**Raw data:**

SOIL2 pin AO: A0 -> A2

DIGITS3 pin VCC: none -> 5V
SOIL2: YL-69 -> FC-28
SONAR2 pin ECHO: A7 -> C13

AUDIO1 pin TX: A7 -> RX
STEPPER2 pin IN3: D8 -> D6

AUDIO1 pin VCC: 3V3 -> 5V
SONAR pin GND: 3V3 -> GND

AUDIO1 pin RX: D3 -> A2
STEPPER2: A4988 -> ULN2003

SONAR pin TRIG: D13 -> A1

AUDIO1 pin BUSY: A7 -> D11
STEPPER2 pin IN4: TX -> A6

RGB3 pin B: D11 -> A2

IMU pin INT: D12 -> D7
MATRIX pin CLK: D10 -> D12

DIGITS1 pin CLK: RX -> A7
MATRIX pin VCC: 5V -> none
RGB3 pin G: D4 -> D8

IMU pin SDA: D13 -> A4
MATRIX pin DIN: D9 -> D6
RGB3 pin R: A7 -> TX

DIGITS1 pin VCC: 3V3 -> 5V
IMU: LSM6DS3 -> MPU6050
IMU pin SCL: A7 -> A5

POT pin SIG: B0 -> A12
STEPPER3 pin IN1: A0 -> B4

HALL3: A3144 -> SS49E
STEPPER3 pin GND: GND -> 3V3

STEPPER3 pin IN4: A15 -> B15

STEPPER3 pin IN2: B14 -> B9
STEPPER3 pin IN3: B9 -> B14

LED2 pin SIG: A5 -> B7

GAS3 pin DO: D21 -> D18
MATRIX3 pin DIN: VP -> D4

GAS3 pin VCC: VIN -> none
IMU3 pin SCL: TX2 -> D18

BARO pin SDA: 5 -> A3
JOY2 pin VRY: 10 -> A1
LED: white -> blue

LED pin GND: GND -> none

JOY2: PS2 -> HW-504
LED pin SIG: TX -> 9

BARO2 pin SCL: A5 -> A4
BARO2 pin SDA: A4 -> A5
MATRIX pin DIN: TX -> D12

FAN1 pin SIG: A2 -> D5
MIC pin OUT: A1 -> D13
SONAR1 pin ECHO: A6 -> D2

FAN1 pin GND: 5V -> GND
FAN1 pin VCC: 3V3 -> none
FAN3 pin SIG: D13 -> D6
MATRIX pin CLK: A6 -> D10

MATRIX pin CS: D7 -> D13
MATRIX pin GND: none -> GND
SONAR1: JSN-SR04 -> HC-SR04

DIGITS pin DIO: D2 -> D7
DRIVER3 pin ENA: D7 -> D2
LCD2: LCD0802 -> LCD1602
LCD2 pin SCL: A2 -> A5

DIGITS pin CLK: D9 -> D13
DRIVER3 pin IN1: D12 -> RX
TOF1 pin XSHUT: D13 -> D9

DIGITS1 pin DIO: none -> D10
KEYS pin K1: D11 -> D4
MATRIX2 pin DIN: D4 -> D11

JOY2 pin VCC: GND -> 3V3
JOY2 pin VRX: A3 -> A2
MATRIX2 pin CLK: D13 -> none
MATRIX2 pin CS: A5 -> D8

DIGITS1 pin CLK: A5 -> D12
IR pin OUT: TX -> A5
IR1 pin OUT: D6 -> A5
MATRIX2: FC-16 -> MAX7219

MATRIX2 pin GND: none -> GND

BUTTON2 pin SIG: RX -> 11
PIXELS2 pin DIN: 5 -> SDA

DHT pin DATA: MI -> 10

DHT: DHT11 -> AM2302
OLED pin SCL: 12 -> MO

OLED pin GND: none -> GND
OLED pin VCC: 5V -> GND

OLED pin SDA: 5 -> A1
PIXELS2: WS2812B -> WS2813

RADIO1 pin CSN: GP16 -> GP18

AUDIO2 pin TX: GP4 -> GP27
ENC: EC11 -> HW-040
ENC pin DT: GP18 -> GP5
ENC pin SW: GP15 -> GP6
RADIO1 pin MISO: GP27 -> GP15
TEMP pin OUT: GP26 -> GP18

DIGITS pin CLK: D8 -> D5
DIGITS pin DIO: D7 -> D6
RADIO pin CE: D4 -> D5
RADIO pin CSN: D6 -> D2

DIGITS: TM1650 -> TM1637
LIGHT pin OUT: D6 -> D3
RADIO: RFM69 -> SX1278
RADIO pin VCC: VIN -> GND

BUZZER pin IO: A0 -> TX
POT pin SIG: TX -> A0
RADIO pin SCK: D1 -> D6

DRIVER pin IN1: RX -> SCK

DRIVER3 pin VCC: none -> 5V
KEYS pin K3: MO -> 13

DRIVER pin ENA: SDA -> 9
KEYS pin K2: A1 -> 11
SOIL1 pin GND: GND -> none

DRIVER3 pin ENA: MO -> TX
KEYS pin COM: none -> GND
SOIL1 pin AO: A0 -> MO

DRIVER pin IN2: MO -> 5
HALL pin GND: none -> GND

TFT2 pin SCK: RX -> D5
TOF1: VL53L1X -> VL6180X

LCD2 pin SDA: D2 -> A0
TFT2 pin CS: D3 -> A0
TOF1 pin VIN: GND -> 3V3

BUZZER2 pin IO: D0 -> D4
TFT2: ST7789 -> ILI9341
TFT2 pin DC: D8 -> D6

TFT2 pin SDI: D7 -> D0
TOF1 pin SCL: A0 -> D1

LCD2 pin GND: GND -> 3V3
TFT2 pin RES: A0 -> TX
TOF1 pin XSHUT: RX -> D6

**Prompt:**
What is needed is every line from the beginning of the data up to and including the line with "STEPPER2: A4988 -> ULN2003", given again word for word.

**Answer to the problem:**
SOIL2 pin AO: A0 -> A2

DIGITS3 pin VCC: none -> 5V
SOIL2: YL-69 -> FC-28
SONAR2 pin ECHO: A7 -> C13

AUDIO1 pin TX: A7 -> RX
STEPPER2 pin IN3: D8 -> D6

AUDIO1 pin VCC: 3V3 -> 5V
SONAR pin GND: 3V3 -> GND

AUDIO1 pin RX: D3 -> A2
STEPPER2: A4988 -> ULN2003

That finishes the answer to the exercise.